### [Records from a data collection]
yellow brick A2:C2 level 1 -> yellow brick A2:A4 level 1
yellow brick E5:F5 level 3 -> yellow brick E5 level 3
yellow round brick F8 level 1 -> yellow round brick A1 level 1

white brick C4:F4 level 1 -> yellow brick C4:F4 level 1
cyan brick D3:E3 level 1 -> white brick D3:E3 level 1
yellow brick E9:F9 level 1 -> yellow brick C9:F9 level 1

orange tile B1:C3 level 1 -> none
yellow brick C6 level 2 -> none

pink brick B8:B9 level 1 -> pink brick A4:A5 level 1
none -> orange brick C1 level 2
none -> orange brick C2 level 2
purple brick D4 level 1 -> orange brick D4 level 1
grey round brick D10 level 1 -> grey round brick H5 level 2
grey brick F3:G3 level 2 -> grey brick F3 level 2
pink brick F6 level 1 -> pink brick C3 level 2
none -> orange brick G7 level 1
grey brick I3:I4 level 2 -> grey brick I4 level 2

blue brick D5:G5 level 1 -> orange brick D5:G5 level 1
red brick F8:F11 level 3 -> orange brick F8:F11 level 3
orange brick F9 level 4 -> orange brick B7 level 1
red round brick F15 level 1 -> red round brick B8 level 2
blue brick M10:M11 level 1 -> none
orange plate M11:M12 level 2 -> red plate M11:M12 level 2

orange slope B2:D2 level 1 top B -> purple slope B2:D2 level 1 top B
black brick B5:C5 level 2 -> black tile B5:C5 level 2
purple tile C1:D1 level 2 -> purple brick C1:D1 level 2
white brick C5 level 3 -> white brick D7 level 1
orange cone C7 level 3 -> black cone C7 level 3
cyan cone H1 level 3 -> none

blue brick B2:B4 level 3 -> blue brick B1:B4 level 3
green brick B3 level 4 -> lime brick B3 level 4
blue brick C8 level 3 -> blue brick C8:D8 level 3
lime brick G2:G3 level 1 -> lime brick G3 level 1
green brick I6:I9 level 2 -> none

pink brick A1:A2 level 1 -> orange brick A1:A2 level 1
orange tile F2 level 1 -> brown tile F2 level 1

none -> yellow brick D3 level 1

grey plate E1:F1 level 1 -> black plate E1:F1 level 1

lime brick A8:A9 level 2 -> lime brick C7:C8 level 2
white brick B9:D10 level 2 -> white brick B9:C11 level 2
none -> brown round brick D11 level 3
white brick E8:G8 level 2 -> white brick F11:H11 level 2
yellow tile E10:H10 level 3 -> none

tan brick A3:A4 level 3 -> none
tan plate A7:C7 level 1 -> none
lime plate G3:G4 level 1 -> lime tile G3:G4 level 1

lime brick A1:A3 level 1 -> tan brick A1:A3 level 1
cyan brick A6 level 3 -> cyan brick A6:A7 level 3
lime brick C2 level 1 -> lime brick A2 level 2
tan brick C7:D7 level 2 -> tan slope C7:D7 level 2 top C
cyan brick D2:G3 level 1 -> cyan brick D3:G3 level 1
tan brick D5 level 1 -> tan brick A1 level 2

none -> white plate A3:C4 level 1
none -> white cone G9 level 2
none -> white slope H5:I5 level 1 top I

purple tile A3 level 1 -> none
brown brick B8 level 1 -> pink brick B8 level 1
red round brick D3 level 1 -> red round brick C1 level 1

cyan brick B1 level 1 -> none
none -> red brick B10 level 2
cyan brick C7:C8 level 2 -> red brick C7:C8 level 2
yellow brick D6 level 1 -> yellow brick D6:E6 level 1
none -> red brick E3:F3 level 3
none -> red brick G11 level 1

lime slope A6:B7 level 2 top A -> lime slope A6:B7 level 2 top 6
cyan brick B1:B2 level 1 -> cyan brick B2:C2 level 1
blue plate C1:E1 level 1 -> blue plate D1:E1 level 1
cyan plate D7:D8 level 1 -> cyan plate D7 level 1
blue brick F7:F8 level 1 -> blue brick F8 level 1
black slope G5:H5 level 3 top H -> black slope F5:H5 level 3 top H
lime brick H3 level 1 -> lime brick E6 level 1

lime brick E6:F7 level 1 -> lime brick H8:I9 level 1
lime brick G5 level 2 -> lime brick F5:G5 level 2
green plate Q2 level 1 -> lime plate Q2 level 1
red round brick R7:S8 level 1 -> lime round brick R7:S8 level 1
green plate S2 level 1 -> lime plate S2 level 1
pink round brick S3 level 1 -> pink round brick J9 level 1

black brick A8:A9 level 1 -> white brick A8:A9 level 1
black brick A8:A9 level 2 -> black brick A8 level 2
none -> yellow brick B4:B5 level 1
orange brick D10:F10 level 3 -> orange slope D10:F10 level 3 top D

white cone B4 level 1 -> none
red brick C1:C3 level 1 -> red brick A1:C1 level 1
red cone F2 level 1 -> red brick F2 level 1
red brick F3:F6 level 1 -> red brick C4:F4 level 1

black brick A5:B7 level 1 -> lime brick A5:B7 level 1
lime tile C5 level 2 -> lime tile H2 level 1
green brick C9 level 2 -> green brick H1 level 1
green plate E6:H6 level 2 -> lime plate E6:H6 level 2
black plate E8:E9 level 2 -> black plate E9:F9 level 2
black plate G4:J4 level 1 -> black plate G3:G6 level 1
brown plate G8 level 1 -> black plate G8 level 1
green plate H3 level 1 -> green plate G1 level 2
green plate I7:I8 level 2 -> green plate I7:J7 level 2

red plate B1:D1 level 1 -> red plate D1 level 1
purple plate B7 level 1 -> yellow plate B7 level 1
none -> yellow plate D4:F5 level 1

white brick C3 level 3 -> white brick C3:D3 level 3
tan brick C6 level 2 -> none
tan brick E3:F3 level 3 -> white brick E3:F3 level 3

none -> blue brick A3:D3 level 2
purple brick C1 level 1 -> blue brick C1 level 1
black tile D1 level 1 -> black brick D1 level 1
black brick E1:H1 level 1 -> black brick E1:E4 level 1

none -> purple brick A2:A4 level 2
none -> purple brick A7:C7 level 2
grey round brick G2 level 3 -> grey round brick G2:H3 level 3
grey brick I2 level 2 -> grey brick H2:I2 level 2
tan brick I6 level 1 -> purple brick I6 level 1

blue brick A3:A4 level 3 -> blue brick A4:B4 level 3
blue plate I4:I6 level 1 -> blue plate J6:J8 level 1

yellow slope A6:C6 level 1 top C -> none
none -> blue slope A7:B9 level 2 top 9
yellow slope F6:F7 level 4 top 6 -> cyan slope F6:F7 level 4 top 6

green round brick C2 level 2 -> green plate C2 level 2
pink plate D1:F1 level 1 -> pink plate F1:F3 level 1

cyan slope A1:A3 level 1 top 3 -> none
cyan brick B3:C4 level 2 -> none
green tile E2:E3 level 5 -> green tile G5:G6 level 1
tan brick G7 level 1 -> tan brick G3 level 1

### [TASK DIRECTIONS]
Please output every line shown above exactly.

### [RESULT]
yellow brick A2:C2 level 1 -> yellow brick A2:A4 level 1
yellow brick E5:F5 level 3 -> yellow brick E5 level 3
yellow round brick F8 level 1 -> yellow round brick A1 level 1

white brick C4:F4 level 1 -> yellow brick C4:F4 level 1
cyan brick D3:E3 level 1 -> white brick D3:E3 level 1
yellow brick E9:F9 level 1 -> yellow brick C9:F9 level 1

orange tile B1:C3 level 1 -> none
yellow brick C6 level 2 -> none

pink brick B8:B9 level 1 -> pink brick A4:A5 level 1
none -> orange brick C1 level 2
none -> orange brick C2 level 2
purple brick D4 level 1 -> orange brick D4 level 1
grey round brick D10 level 1 -> grey round brick H5 level 2
grey brick F3:G3 level 2 -> grey brick F3 level 2
pink brick F6 level 1 -> pink brick C3 level 2
none -> orange brick G7 level 1
grey brick I3:I4 level 2 -> grey brick I4 level 2

blue brick D5:G5 level 1 -> orange brick D5:G5 level 1
red brick F8:F11 level 3 -> orange brick F8:F11 level 3
orange brick F9 level 4 -> orange brick B7 level 1
red round brick F15 level 1 -> red round brick B8 level 2
blue brick M10:M11 level 1 -> none
orange plate M11:M12 level 2 -> red plate M11:M12 level 2

orange slope B2:D2 level 1 top B -> purple slope B2:D2 level 1 top B
black brick B5:C5 level 2 -> black tile B5:C5 level 2
purple tile C1:D1 level 2 -> purple brick C1:D1 level 2
white brick C5 level 3 -> white brick D7 level 1
orange cone C7 level 3 -> black cone C7 level 3
cyan cone H1 level 3 -> none

blue brick B2:B4 level 3 -> blue brick B1:B4 level 3
green brick B3 level 4 -> lime brick B3 level 4
blue brick C8 level 3 -> blue brick C8:D8 level 3
lime brick G2:G3 level 1 -> lime brick G3 level 1
green brick I6:I9 level 2 -> none

pink brick A1:A2 level 1 -> orange brick A1:A2 level 1
orange tile F2 level 1 -> brown tile F2 level 1

none -> yellow brick D3 level 1

grey plate E1:F1 level 1 -> black plate E1:F1 level 1

lime brick A8:A9 level 2 -> lime brick C7:C8 level 2
white brick B9:D10 level 2 -> white brick B9:C11 level 2
none -> brown round brick D11 level 3
white brick E8:G8 level 2 -> white brick F11:H11 level 2
yellow tile E10:H10 level 3 -> none

tan brick A3:A4 level 3 -> none
tan plate A7:C7 level 1 -> none
lime plate G3:G4 level 1 -> lime tile G3:G4 level 1

lime brick A1:A3 level 1 -> tan brick A1:A3 level 1
cyan brick A6 level 3 -> cyan brick A6:A7 level 3
lime brick C2 level 1 -> lime brick A2 level 2
tan brick C7:D7 level 2 -> tan slope C7:D7 level 2 top C
cyan brick D2:G3 level 1 -> cyan brick D3:G3 level 1
tan brick D5 level 1 -> tan brick A1 level 2

none -> white plate A3:C4 level 1
none -> white cone G9 level 2
none -> white slope H5:I5 level 1 top I

purple tile A3 level 1 -> none
brown brick B8 level 1 -> pink brick B8 level 1
red round brick D3 level 1 -> red round brick C1 level 1

cyan brick B1 level 1 -> none
none -> red brick B10 level 2
cyan brick C7:C8 level 2 -> red brick C7:C8 level 2
yellow brick D6 level 1 -> yellow brick D6:E6 level 1
none -> red brick E3:F3 level 3
none -> red brick G11 level 1

lime slope A6:B7 level 2 top A -> lime slope A6:B7 level 2 top 6
cyan brick B1:B2 level 1 -> cyan brick B2:C2 level 1
blue plate C1:E1 level 1 -> blue plate D1:E1 level 1
cyan plate D7:D8 level 1 -> cyan plate D7 level 1
blue brick F7:F8 level 1 -> blue brick F8 level 1
black slope G5:H5 level 3 top H -> black slope F5:H5 level 3 top H
lime brick H3 level 1 -> lime brick E6 level 1

lime brick E6:F7 level 1 -> lime brick H8:I9 level 1
lime brick G5 level 2 -> lime brick F5:G5 level 2
green plate Q2 level 1 -> lime plate Q2 level 1
red round brick R7:S8 level 1 -> lime round brick R7:S8 level 1
green plate S2 level 1 -> lime plate S2 level 1
pink round brick S3 level 1 -> pink round brick J9 level 1

black brick A8:A9 level 1 -> white brick A8:A9 level 1
black brick A8:A9 level 2 -> black brick A8 level 2
none -> yellow brick B4:B5 level 1
orange brick D10:F10 level 3 -> orange slope D10:F10 level 3 top D

white cone B4 level 1 -> none
red brick C1:C3 level 1 -> red brick A1:C1 level 1
red cone F2 level 1 -> red brick F2 level 1
red brick F3:F6 level 1 -> red brick C4:F4 level 1

black brick A5:B7 level 1 -> lime brick A5:B7 level 1
lime tile C5 level 2 -> lime tile H2 level 1
green brick C9 level 2 -> green brick H1 level 1
green plate E6:H6 level 2 -> lime plate E6:H6 level 2
black plate E8:E9 level 2 -> black plate E9:F9 level 2
black plate G4:J4 level 1 -> black plate G3:G6 level 1
brown plate G8 level 1 -> black plate G8 level 1
green plate H3 level 1 -> green plate G1 level 2
green plate I7:I8 level 2 -> green plate I7:J7 level 2

red plate B1:D1 level 1 -> red plate D1 level 1
purple plate B7 level 1 -> yellow plate B7 level 1
none -> yellow plate D4:F5 level 1

white brick C3 level 3 -> white brick C3:D3 level 3
tan brick C6 level 2 -> none
tan brick E3:F3 level 3 -> white brick E3:F3 level 3

none -> blue brick A3:D3 level 2
purple brick C1 level 1 -> blue brick C1 level 1
black tile D1 level 1 -> black brick D1 level 1
black brick E1:H1 level 1 -> black brick E1:E4 level 1

none -> purple brick A2:A4 level 2
none -> purple brick A7:C7 level 2
grey round brick G2 level 3 -> grey round brick G2:H3 level 3
grey brick I2 level 2 -> grey brick H2:I2 level 2
tan brick I6 level 1 -> purple brick I6 level 1

blue brick A3:A4 level 3 -> blue brick A4:B4 level 3
blue plate I4:I6 level 1 -> blue plate J6:J8 level 1

yellow slope A6:C6 level 1 top C -> none
none -> blue slope A7:B9 level 2 top 9
yellow slope F6:F7 level 4 top 6 -> cyan slope F6:F7 level 4 top 6

green round brick C2 level 2 -> green plate C2 level 2
pink plate D1:F1 level 1 -> pink plate F1:F3 level 1

cyan slope A1:A3 level 1 top 3 -> none
cyan brick B3:C4 level 2 -> none
green tile E2:E3 level 5 -> green tile G5:G6 level 1
tan brick G7 level 1 -> tan brick G3 level 1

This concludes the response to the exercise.